::: EXERCISE DATA :::
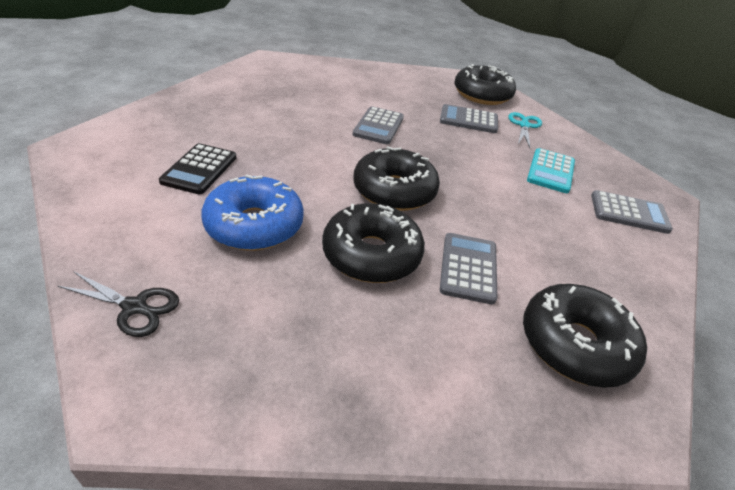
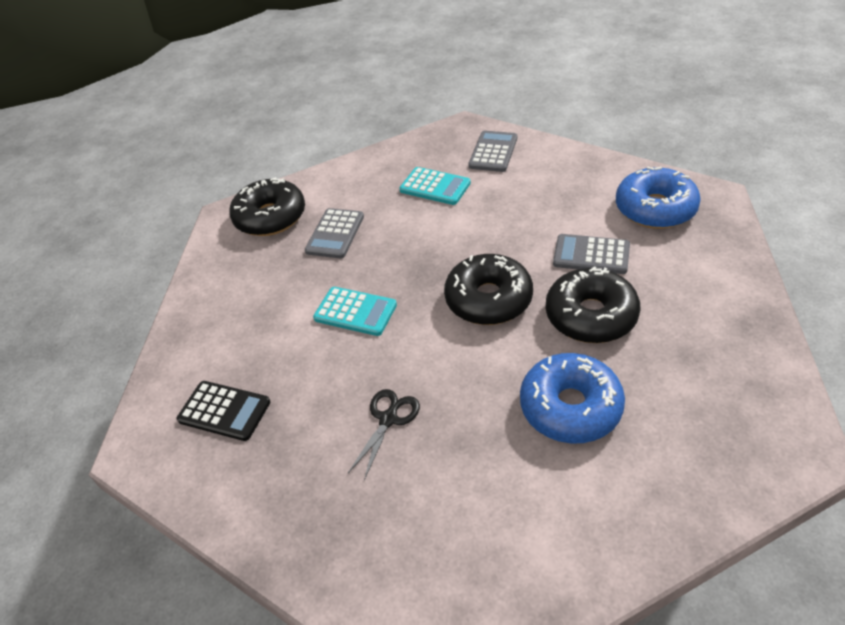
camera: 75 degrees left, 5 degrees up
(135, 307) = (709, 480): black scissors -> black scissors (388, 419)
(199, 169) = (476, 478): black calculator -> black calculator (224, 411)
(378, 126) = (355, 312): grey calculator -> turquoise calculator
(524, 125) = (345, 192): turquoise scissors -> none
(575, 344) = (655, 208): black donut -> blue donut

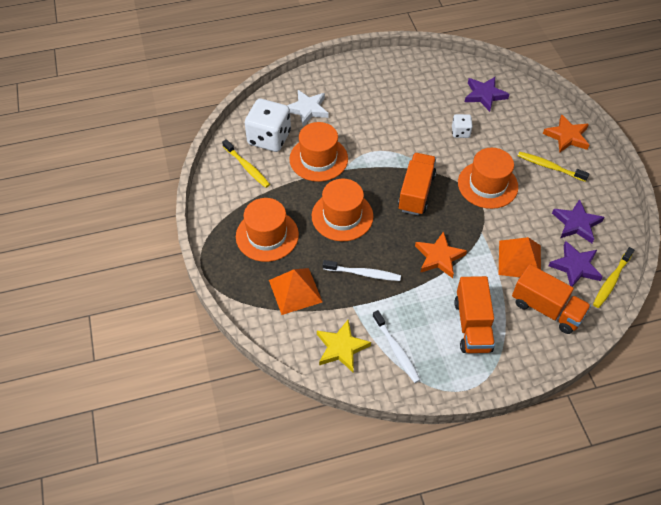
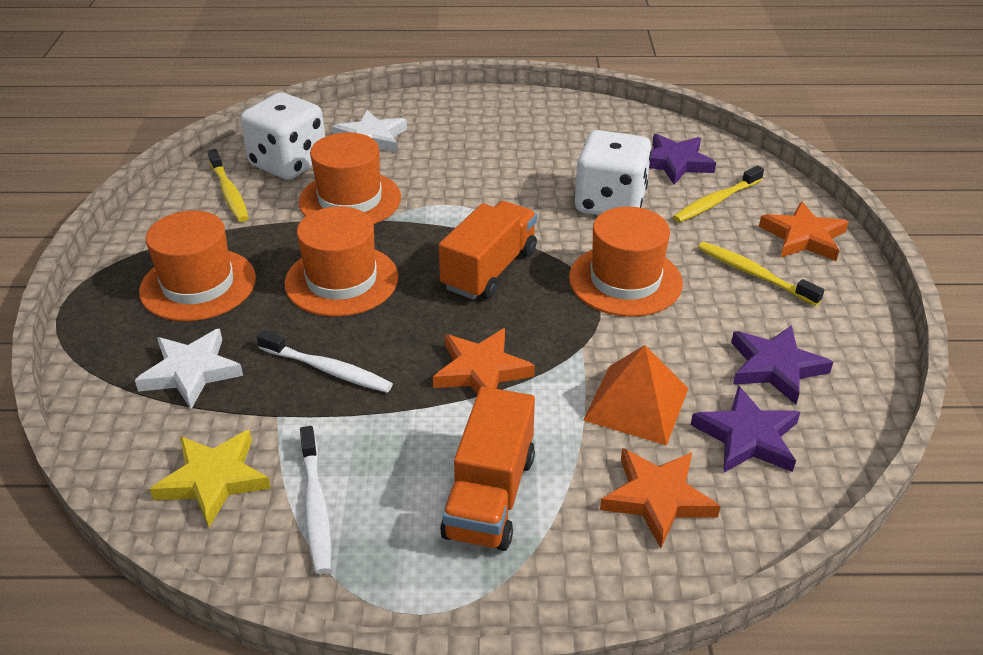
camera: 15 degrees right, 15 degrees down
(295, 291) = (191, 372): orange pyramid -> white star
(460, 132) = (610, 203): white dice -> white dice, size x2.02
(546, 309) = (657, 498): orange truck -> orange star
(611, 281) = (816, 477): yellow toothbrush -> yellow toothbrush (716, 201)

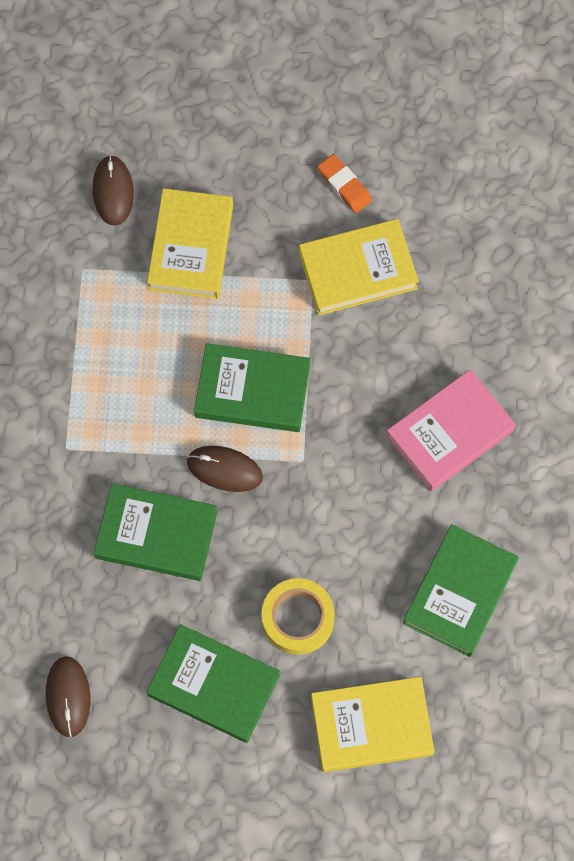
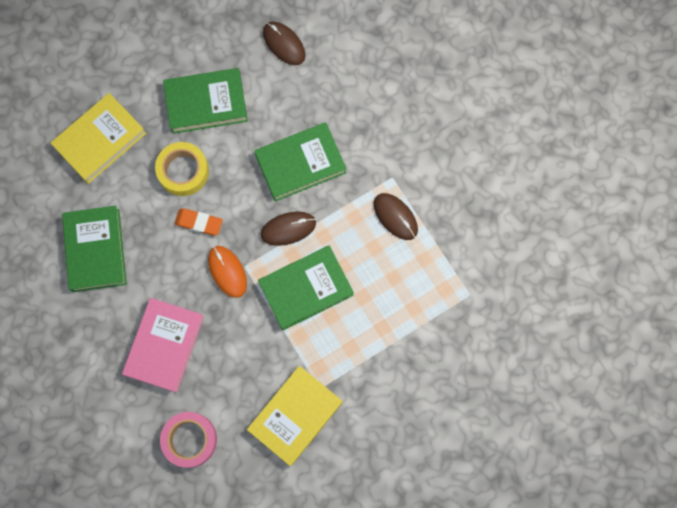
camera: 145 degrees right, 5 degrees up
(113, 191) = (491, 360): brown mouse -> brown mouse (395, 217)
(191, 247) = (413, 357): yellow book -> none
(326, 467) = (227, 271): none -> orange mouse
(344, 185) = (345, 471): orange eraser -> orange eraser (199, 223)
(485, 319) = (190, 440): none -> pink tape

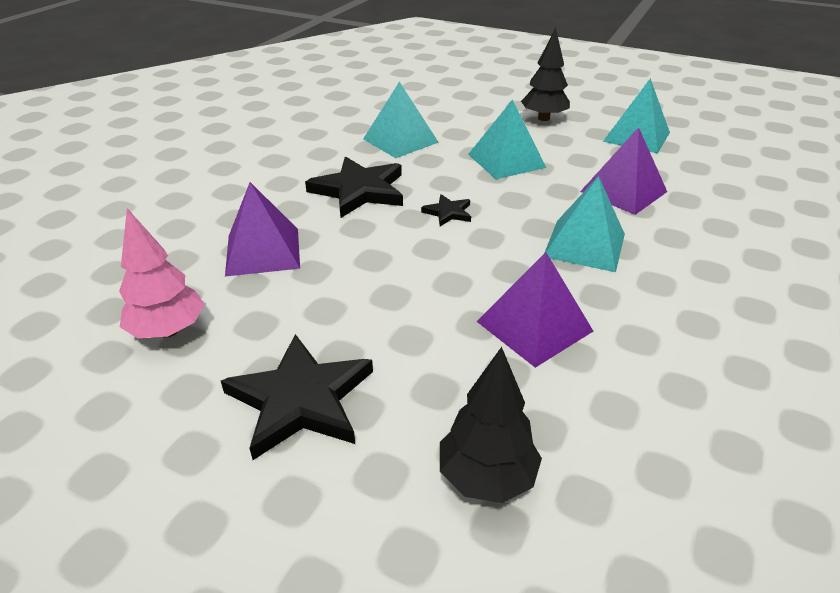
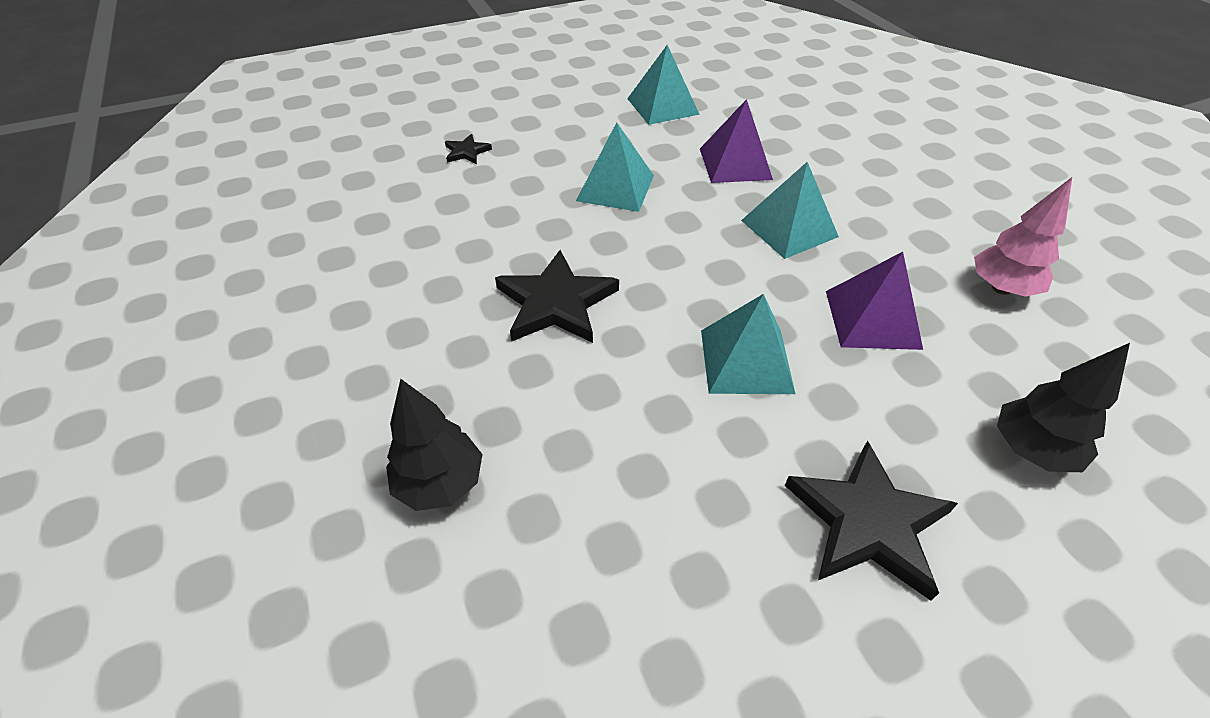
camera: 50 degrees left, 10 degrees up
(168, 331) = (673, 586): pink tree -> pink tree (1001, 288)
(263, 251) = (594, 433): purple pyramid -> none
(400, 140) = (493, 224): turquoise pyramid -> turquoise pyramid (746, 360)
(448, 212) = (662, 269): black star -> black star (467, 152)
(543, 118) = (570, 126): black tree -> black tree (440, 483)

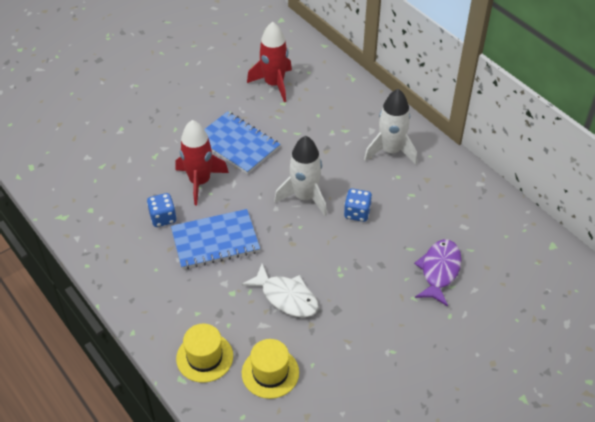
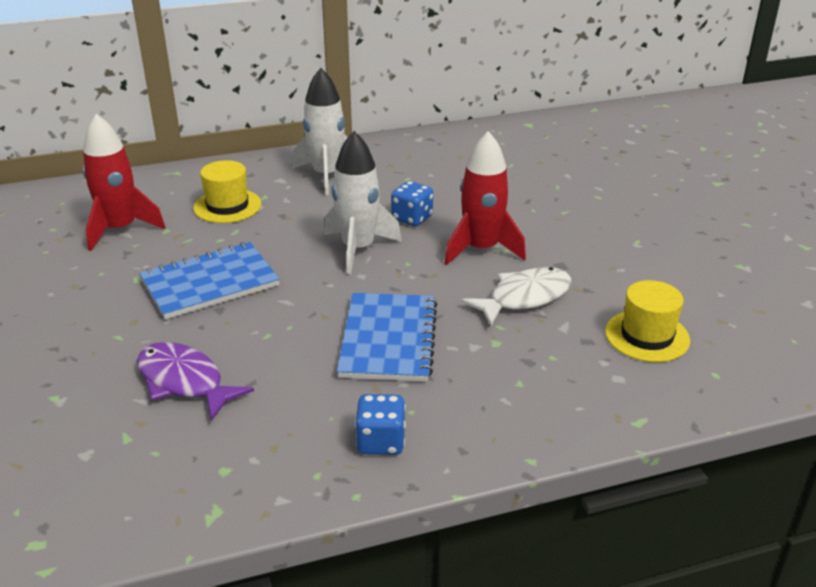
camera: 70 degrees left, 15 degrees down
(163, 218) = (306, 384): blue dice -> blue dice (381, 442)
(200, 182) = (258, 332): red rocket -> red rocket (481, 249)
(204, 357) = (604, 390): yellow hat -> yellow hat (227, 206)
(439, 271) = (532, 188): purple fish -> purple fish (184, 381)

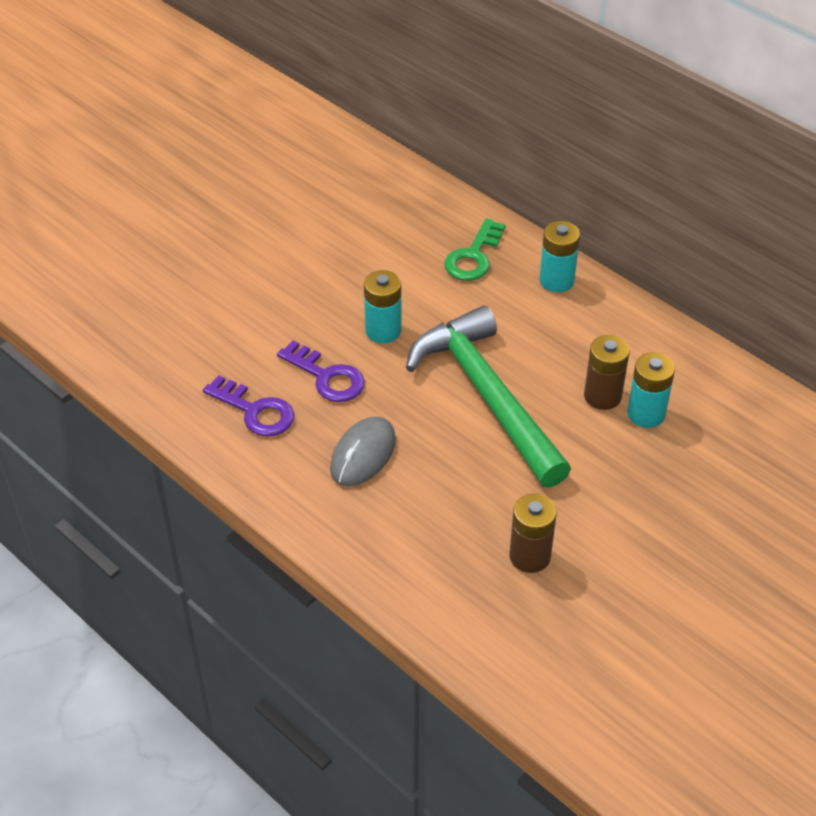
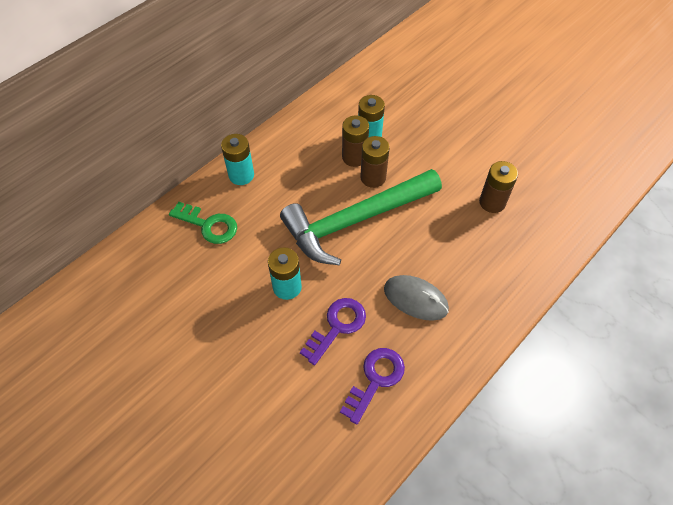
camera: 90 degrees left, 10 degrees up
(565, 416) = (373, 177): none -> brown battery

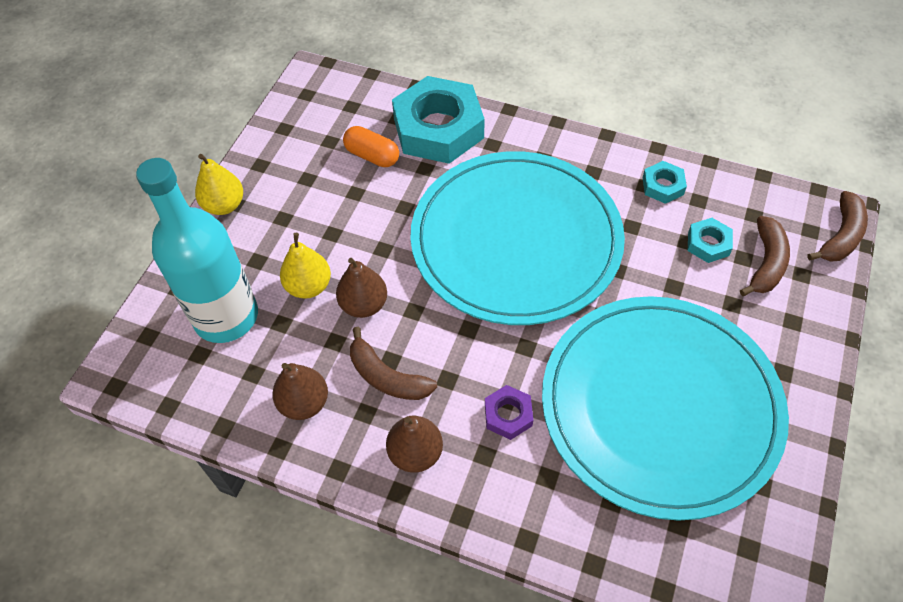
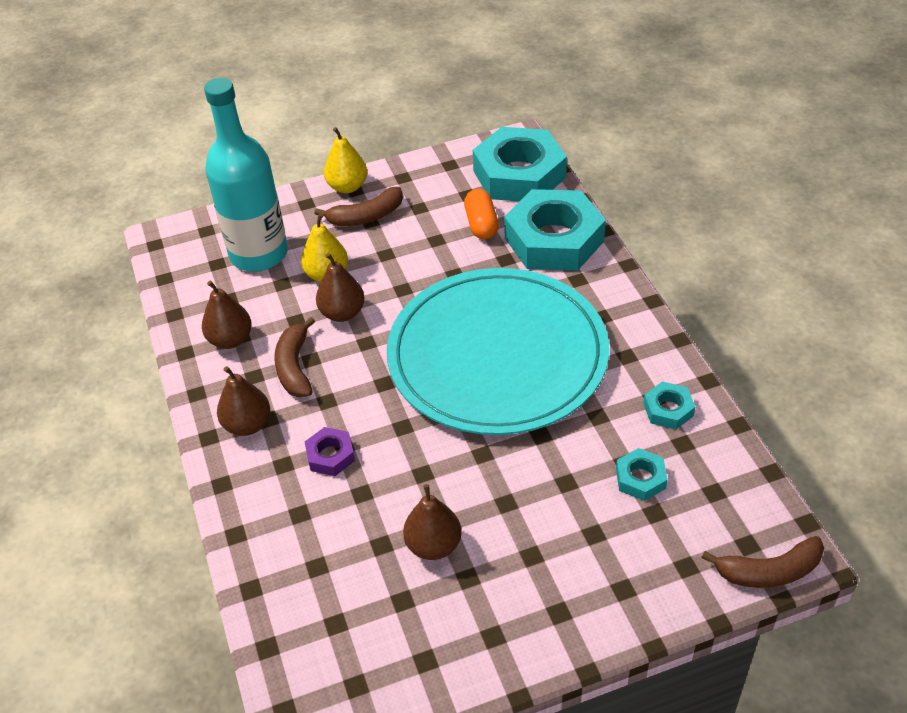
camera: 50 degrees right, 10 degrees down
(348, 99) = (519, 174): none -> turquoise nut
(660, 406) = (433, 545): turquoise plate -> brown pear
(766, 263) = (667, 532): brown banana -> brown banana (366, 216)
:::
=== WHAT TO PRODUCE ===
Copy each line of the data above that holds "down".

=== SOLUTION FOR THIS TASK ===
camera: 15 degrees right, 15 degrees down
camera: 70 degrees left, 15 degrees down
camera: 50 degrees right, 10 degrees down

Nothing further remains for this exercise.